Source data ->
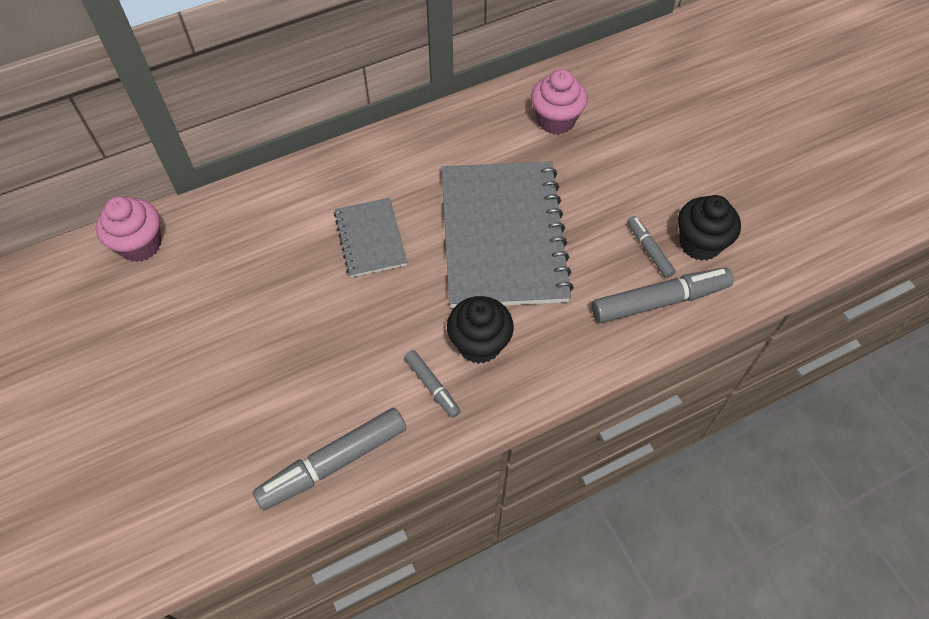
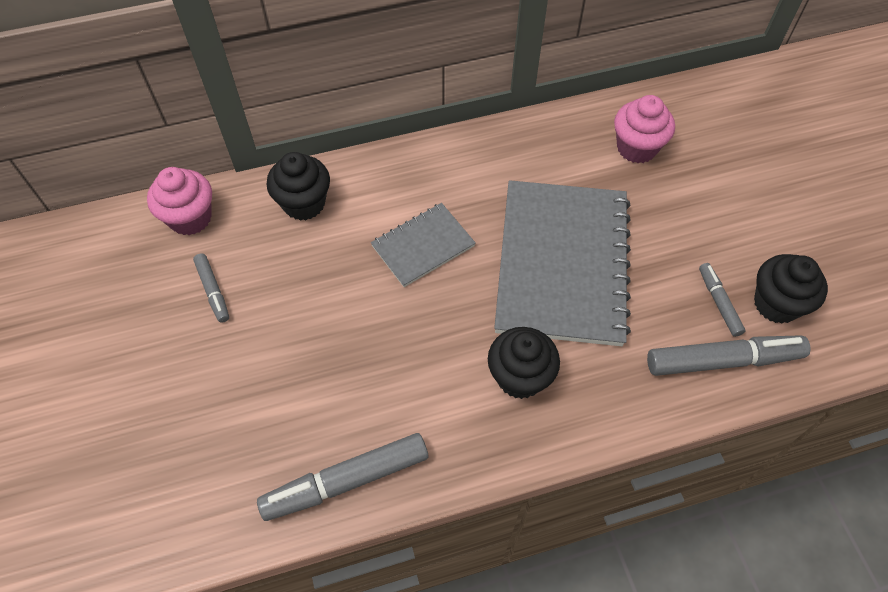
camera: 10 degrees right, 0 degrees up
(250, 215) = (304, 203): none -> black cupcake
(370, 239) = (423, 246): grey notebook -> grey notebook turned 60 degrees clockwise
(432, 386) = (463, 415): grey marker -> grey marker (213, 291)

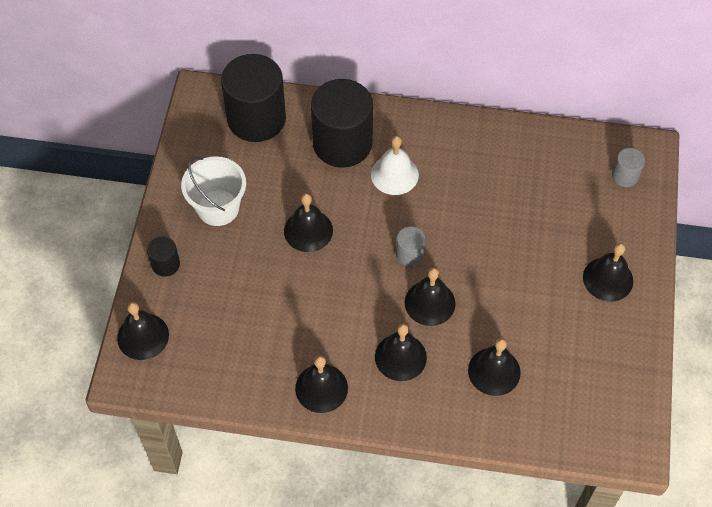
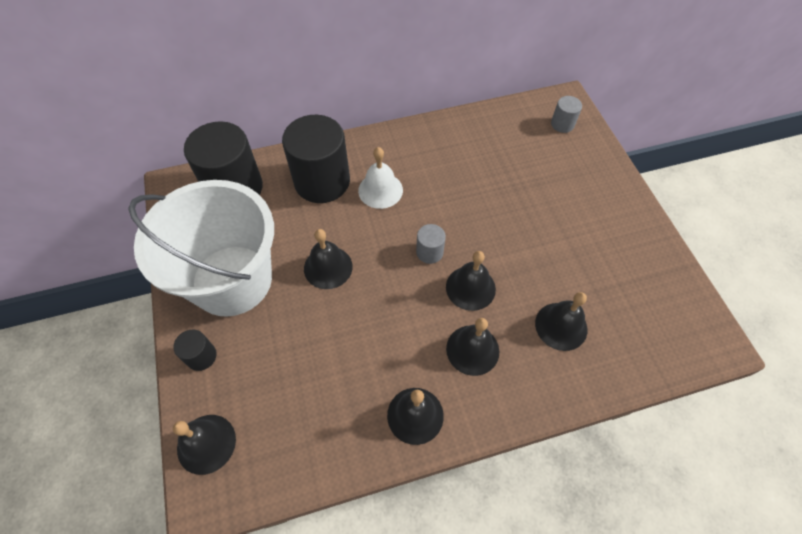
camera: 25 degrees left, 0 degrees up
(218, 208) = (232, 280): white bucket -> white bucket, size x1.85
(608, 279) = (601, 207): black bell -> none

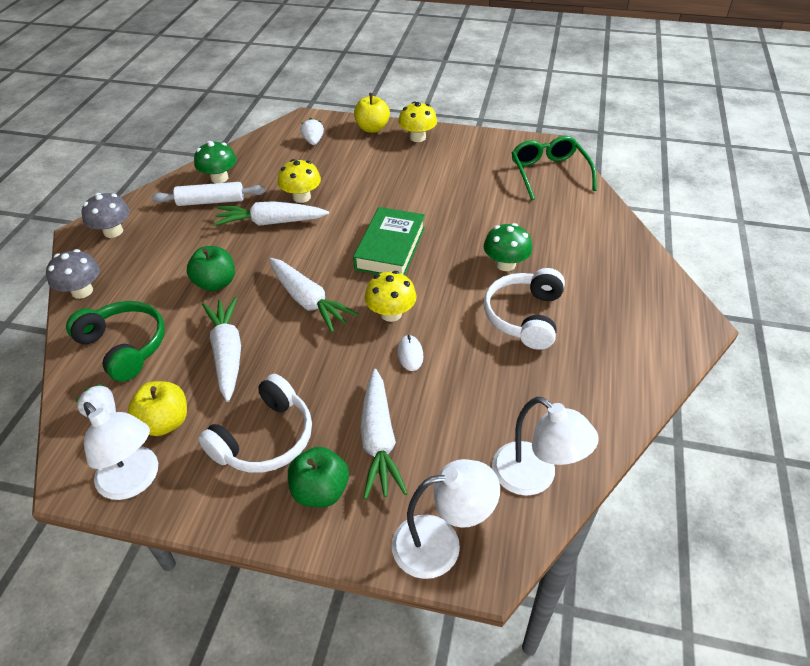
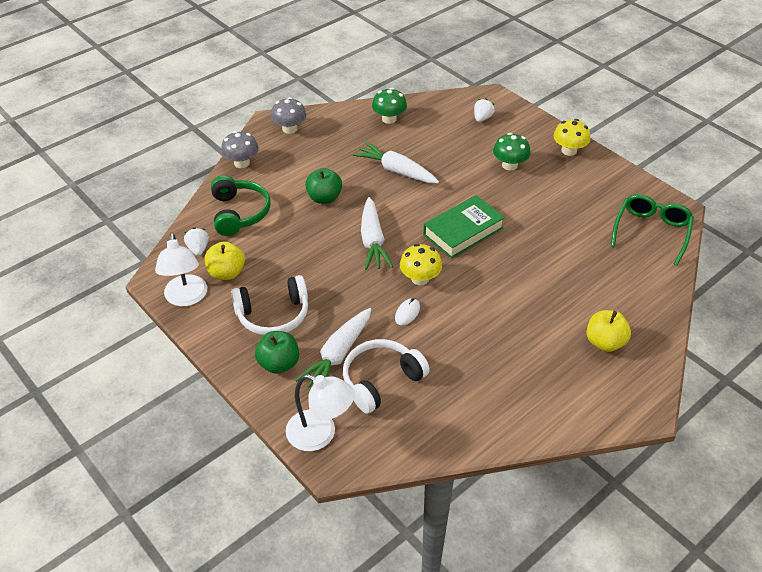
camera: 35 degrees right, 0 degrees up
(211, 201) = (369, 135): white rolling pin -> none
(227, 353) = (294, 249): white carrot -> none
(301, 197) = (434, 161): yellow mushroom -> none
(372, 128) = (539, 126): yellow apple -> yellow apple (604, 342)
(505, 264) = (538, 286): green mushroom -> green mushroom (509, 165)
(524, 316) = (513, 331): white headphones -> white headphones (381, 380)
(534, 477) = (413, 435): white lamp -> none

Instructions for the task -> Return all entries preceding this task exactly as they stand, leaving any picture out.

Response ->
camera: 10 degrees right, 0 degrees up
(250, 215) = (304, 203): none -> black cupcake
(370, 239) = (423, 246): grey notebook -> grey notebook turned 60 degrees clockwise
(432, 386) = (463, 415): grey marker -> grey marker (213, 291)

camera: 25 degrees left, 0 degrees up
(218, 208) = (232, 280): white bucket -> white bucket, size x1.85
(608, 279) = (601, 207): black bell -> none

camera: 35 degrees right, 0 degrees up
(211, 201) = (369, 135): white rolling pin -> none
(227, 353) = (294, 249): white carrot -> none
(301, 197) = (434, 161): yellow mushroom -> none
(372, 128) = (539, 126): yellow apple -> yellow apple (604, 342)
(505, 264) = (538, 286): green mushroom -> green mushroom (509, 165)
(524, 316) = (513, 331): white headphones -> white headphones (381, 380)
(534, 477) = (413, 435): white lamp -> none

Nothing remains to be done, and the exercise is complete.